Required work: Can you quote exactly the stretch of lines from the one with "(361, 597) = (699, 353): turquoise" through the final line of the material, both ends included?

Data in this exercise:
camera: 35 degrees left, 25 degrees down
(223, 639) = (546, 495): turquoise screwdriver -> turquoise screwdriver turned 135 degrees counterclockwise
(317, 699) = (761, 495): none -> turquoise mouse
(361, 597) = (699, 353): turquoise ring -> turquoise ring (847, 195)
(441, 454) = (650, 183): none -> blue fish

Completed exercise:
(361, 597) = (699, 353): turquoise ring -> turquoise ring (847, 195)
(441, 454) = (650, 183): none -> blue fish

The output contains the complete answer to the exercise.